Dataset section:

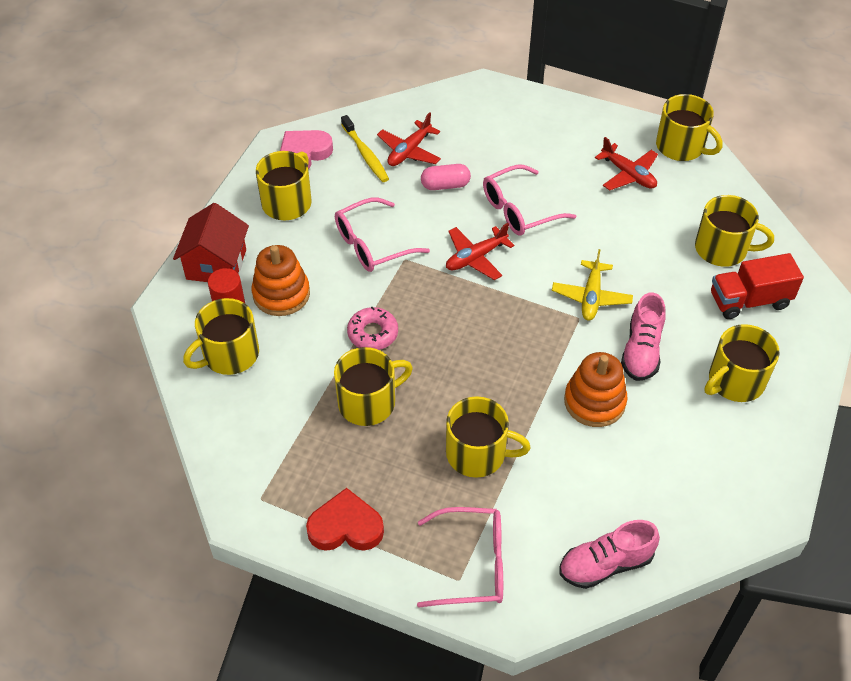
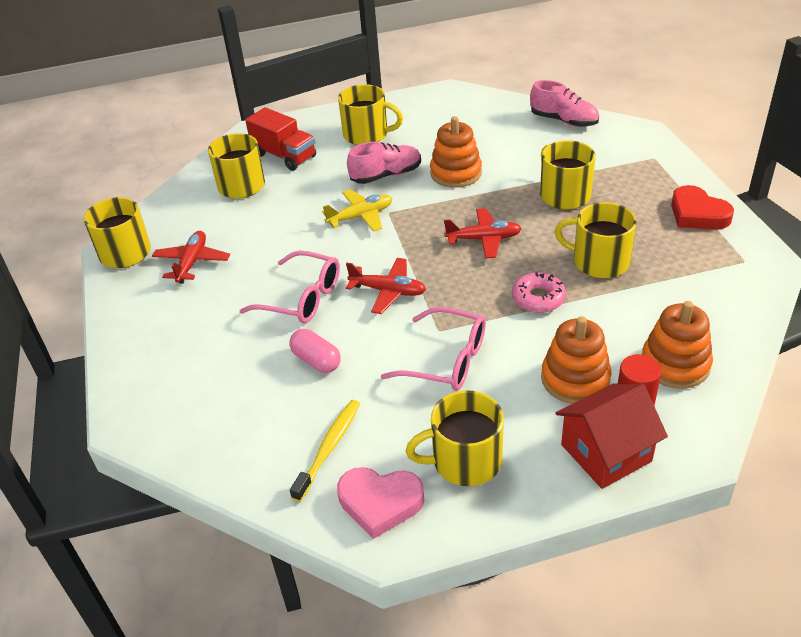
camera: 125 degrees left, 10 degrees down
yellow mug [183,298,259,375] -> orange stacking toy [642,301,713,389]
red plane [377,112,441,166] -> red plane moved to [444,208,522,259]
pink glasses [417,507,503,608] -> none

Problem details: Repeat verbatim the line holding "red plane [377,112,441,166]" and all lines after it, up to the end of the material.

Answer below:
red plane [377,112,441,166] -> red plane moved to [444,208,522,259]
pink glasses [417,507,503,608] -> none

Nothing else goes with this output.